WHAT YOU SHOULD DO >>
Return the full listing unchanged, excluding any images it contains.

COLLECTED MATERIAL >>
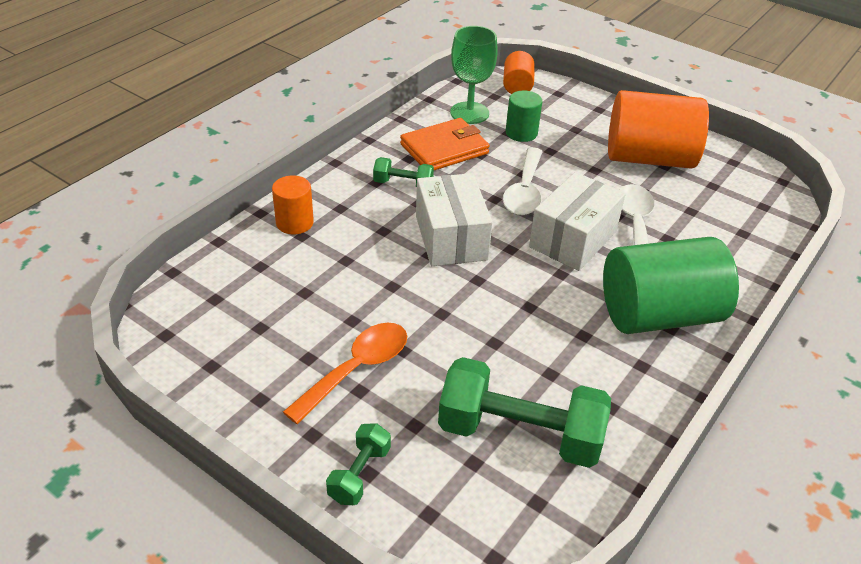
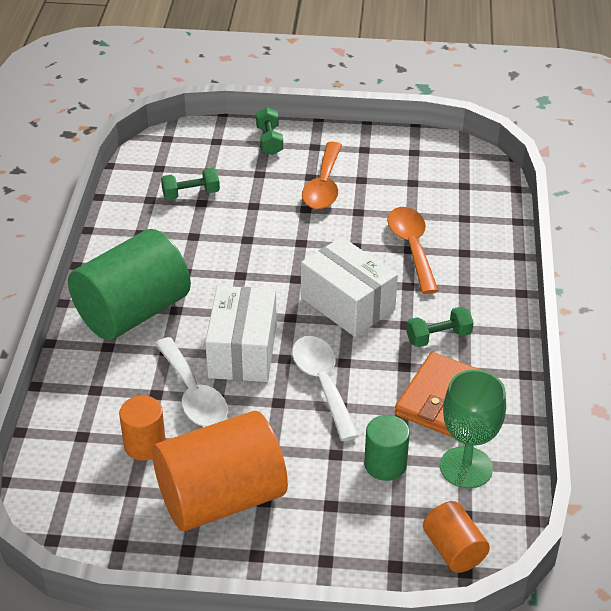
camera: 150 degrees right, 0 degrees up
(294, 223) = (482, 259): orange cylinder -> orange cylinder (145, 445)
(342, 260) = (412, 248): none -> orange spoon
(519, 434) = (191, 194): green dumbbell -> green dumbbell, size x0.49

ANSWER TO THIS TASK >>
camera: 150 degrees right, 0 degrees up
(294, 223) = (482, 259): orange cylinder -> orange cylinder (145, 445)
(342, 260) = (412, 248): none -> orange spoon
(519, 434) = (191, 194): green dumbbell -> green dumbbell, size x0.49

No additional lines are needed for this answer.